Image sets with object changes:
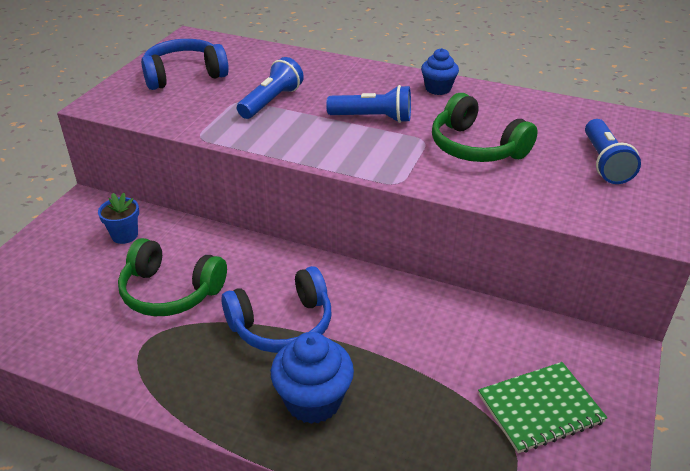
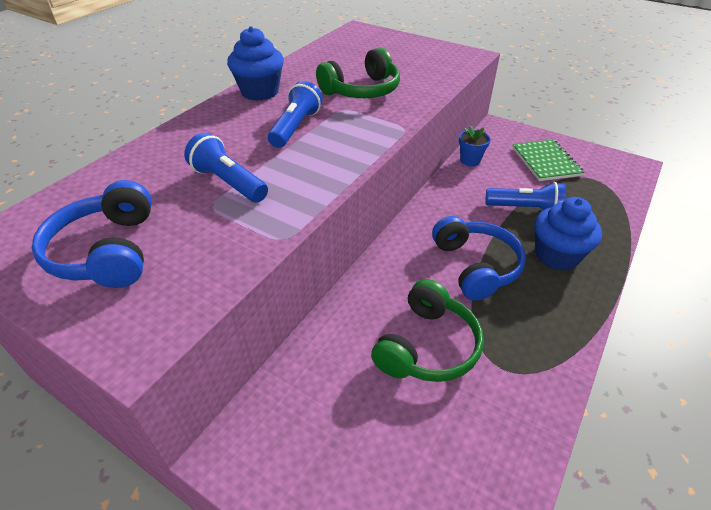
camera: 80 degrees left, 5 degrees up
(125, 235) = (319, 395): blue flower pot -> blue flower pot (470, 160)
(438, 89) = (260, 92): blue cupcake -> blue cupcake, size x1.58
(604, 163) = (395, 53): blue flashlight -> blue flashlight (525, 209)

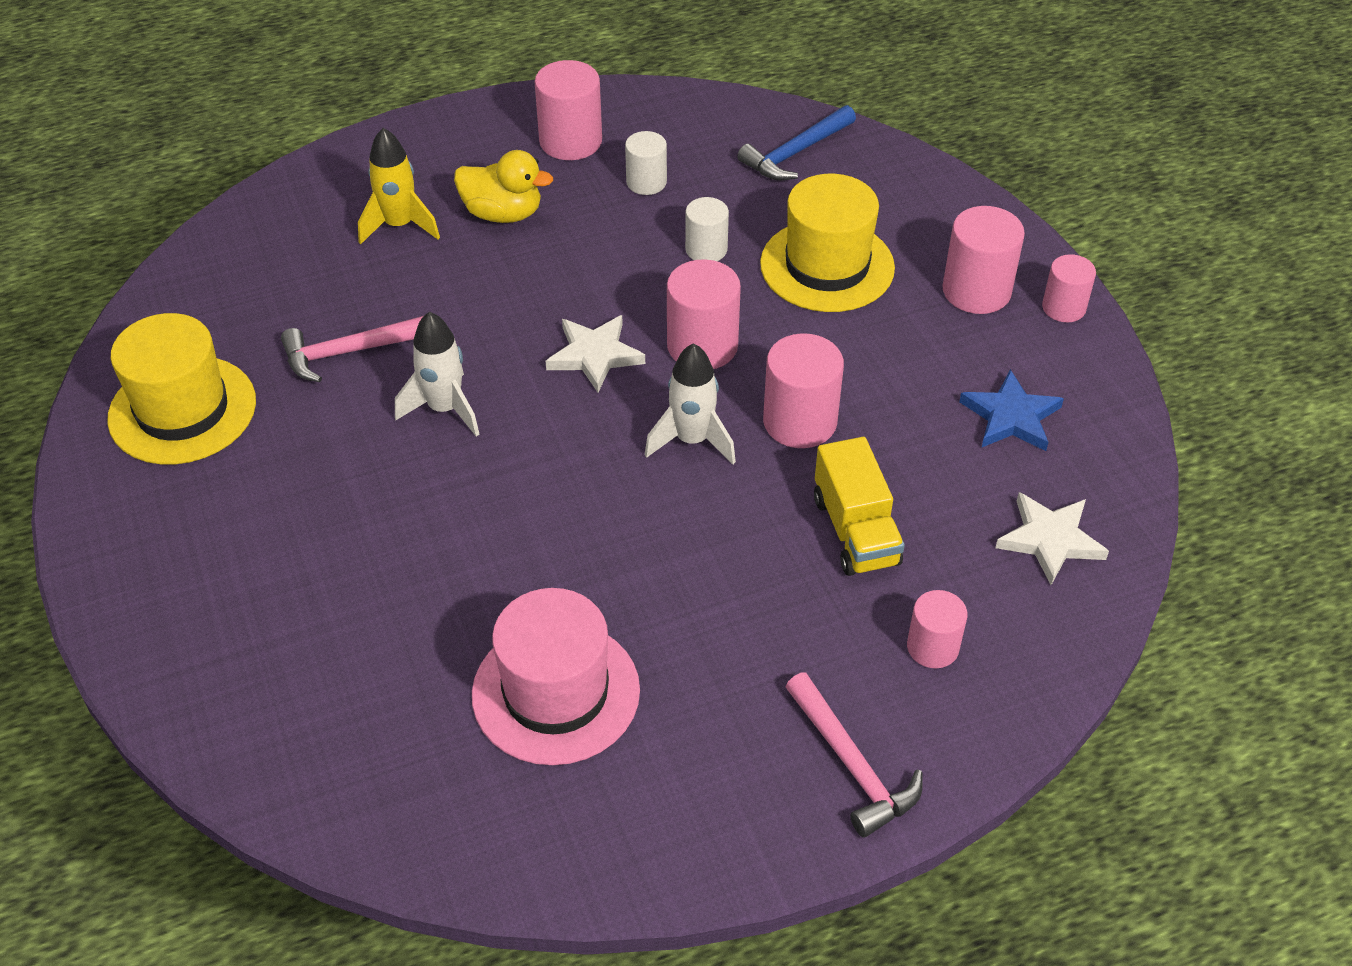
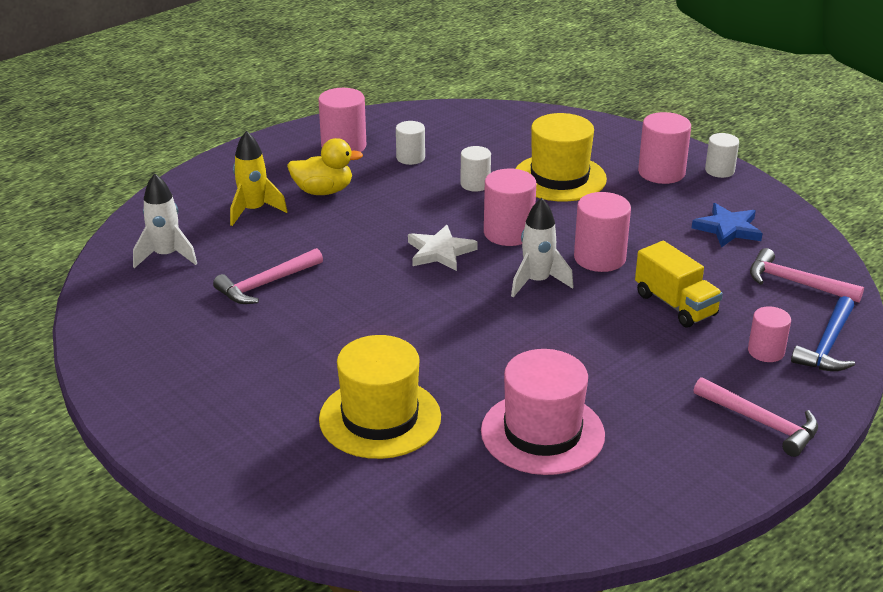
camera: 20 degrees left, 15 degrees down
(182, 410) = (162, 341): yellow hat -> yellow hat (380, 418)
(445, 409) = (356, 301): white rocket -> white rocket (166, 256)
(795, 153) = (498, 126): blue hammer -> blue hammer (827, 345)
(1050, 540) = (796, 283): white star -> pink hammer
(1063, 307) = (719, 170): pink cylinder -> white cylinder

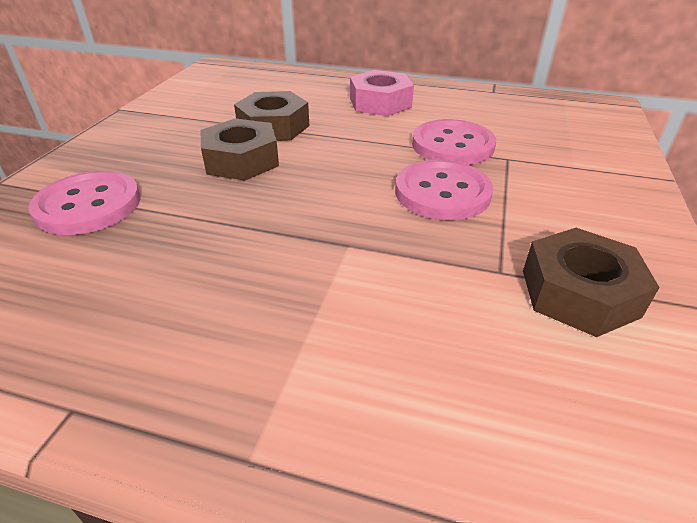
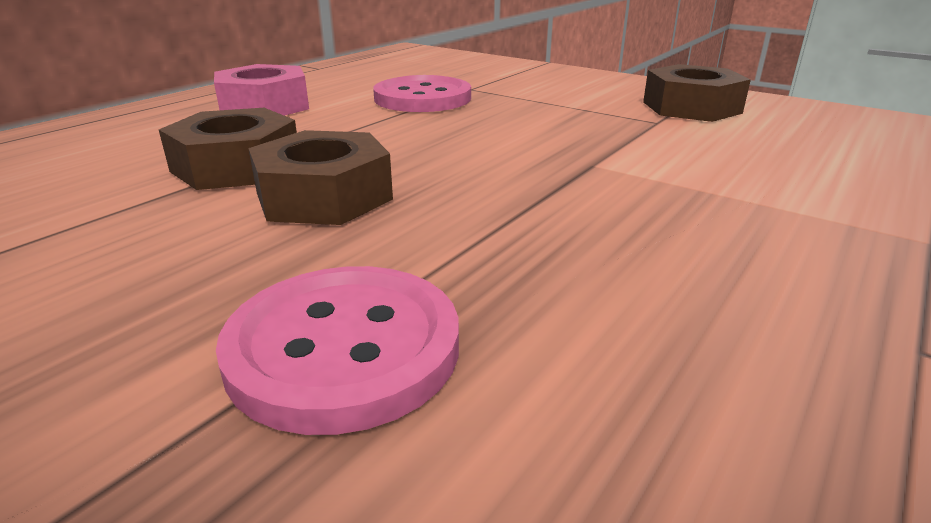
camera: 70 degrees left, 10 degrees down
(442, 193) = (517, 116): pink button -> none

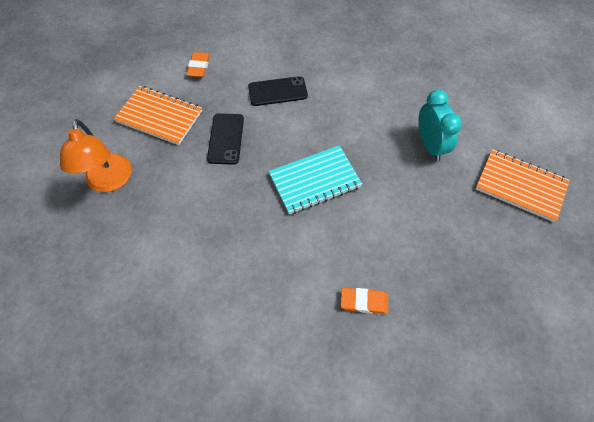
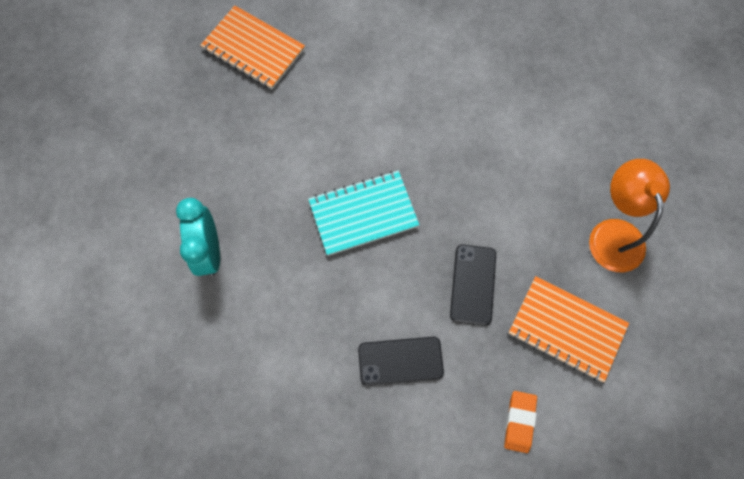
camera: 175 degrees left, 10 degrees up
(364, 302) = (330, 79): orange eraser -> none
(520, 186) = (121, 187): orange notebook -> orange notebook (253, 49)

Exercise brief: Print the records above verbatim, pictures excluded.

Task answer:
camera: 80 degrees left, 5 degrees up
(125, 235) = (319, 395): blue flower pot -> blue flower pot (470, 160)
(438, 89) = (260, 92): blue cupcake -> blue cupcake, size x1.58
(604, 163) = (395, 53): blue flashlight -> blue flashlight (525, 209)

camera: 20 degrees left, 15 degrees down
(182, 410) = (162, 341): yellow hat -> yellow hat (380, 418)
(445, 409) = (356, 301): white rocket -> white rocket (166, 256)
(795, 153) = (498, 126): blue hammer -> blue hammer (827, 345)
(1050, 540) = (796, 283): white star -> pink hammer
(1063, 307) = (719, 170): pink cylinder -> white cylinder

camera: 70 degrees left, 10 degrees down
(442, 193) = (517, 116): pink button -> none

camera: 175 degrees left, 10 degrees up
(364, 302) = (330, 79): orange eraser -> none
(520, 186) = (121, 187): orange notebook -> orange notebook (253, 49)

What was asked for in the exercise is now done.